■ **PROBLEM STATEMENT**
Every line from the beginning of the data through the line containing "(581, 338) = (719, 323): pink bowl -> none" should be reproduced exactly, and no further lines should be output.

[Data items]
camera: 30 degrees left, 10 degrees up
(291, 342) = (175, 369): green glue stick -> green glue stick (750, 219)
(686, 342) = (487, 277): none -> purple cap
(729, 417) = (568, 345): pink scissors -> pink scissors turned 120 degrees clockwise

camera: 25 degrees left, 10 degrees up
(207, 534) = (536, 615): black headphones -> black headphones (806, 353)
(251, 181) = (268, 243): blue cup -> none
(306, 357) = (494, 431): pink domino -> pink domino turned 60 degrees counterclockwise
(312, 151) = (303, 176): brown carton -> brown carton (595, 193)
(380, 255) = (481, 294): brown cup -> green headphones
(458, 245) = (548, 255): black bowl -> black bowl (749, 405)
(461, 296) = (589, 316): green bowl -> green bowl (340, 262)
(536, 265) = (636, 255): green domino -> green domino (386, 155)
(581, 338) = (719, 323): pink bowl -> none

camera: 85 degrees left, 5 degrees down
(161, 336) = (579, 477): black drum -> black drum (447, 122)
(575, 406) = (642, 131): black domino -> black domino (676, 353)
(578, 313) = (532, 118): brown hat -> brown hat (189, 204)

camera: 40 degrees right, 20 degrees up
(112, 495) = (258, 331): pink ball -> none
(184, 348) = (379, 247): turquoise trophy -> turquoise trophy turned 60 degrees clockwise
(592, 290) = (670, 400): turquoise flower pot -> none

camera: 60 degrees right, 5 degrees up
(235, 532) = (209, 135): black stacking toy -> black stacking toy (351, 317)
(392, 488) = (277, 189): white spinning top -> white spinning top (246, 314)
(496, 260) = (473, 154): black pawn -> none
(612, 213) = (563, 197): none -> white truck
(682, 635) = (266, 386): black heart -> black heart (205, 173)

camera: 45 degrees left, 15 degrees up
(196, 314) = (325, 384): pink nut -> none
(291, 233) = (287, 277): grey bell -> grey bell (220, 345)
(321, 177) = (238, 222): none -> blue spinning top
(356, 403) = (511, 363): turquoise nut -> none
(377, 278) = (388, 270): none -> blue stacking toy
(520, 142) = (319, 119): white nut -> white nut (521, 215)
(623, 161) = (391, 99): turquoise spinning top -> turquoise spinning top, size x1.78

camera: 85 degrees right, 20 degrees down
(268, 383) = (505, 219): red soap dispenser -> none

■ **EXERCISE ANSWER**
camera: 30 degrees left, 10 degrees up
(291, 342) = (175, 369): green glue stick -> green glue stick (750, 219)
(686, 342) = (487, 277): none -> purple cap
(729, 417) = (568, 345): pink scissors -> pink scissors turned 120 degrees clockwise

camera: 25 degrees left, 10 degrees up
(207, 534) = (536, 615): black headphones -> black headphones (806, 353)
(251, 181) = (268, 243): blue cup -> none
(306, 357) = (494, 431): pink domino -> pink domino turned 60 degrees counterclockwise
(312, 151) = (303, 176): brown carton -> brown carton (595, 193)
(380, 255) = (481, 294): brown cup -> green headphones
(458, 245) = (548, 255): black bowl -> black bowl (749, 405)
(461, 296) = (589, 316): green bowl -> green bowl (340, 262)
(536, 265) = (636, 255): green domino -> green domino (386, 155)
(581, 338) = (719, 323): pink bowl -> none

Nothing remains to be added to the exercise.